◆ Instructions for the task:
Could you repeat, word for word, only the lines from the one containing "(866, 210) = (709, 337): white" through the final line of the records below?

◆ Given data:
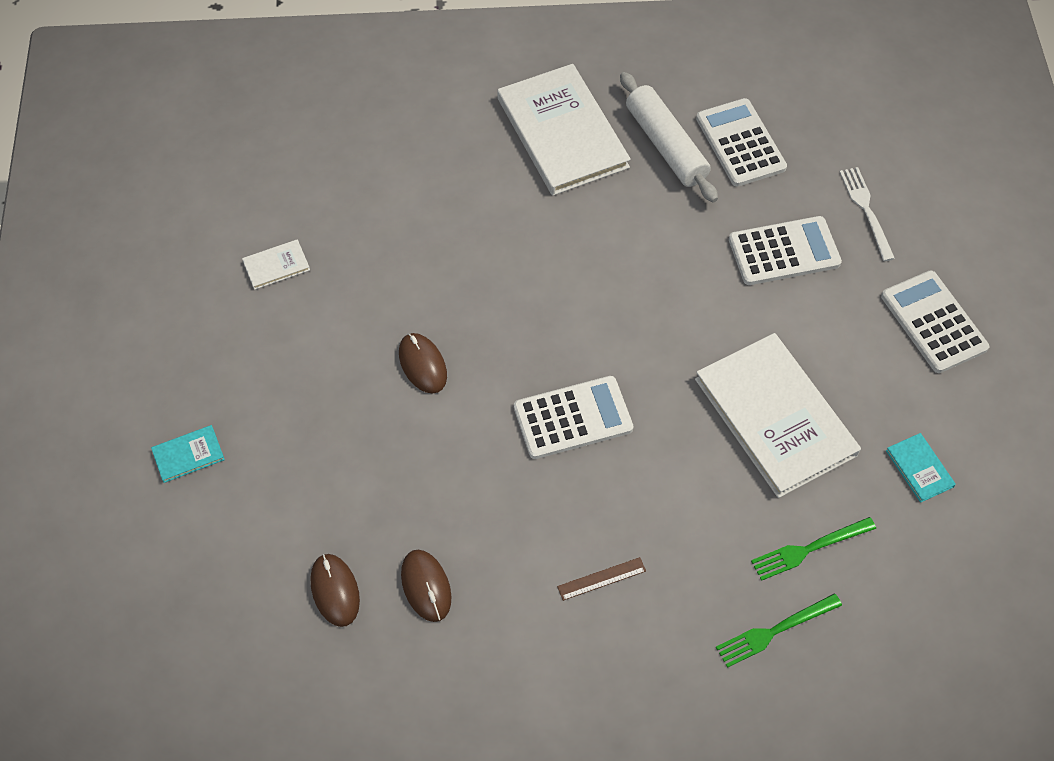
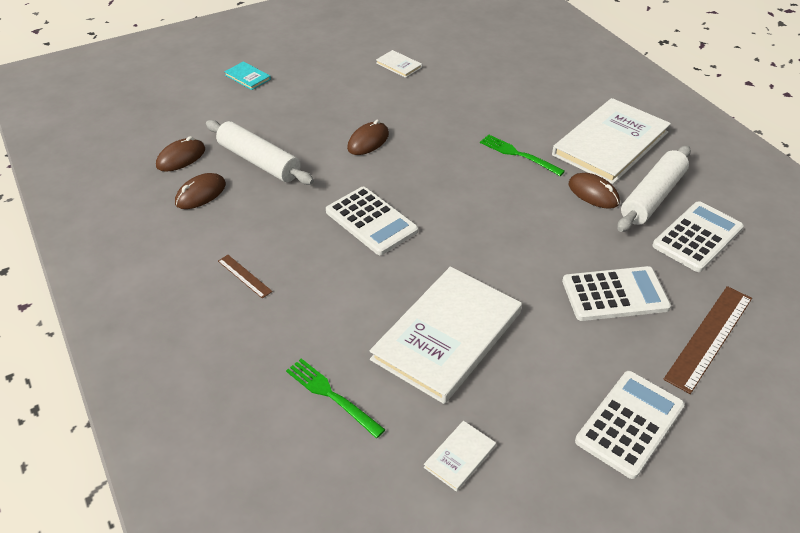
camera: 65 degrees right, 15 degrees down
(395, 499) = (259, 161): none -> white rolling pin
(634, 192) = (593, 193): none -> brown mouse
(774, 631) = (242, 394): green fork -> green fork (518, 154)
(784, 252) = (615, 294): white calculator -> white calculator turned 60 degrees counterclockwise
(866, 210) = (709, 337): white fork -> brown ruler
(919, 468) = (460, 457): turquoise book -> white book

◆ Problem solution:
(866, 210) = (709, 337): white fork -> brown ruler
(919, 468) = (460, 457): turquoise book -> white book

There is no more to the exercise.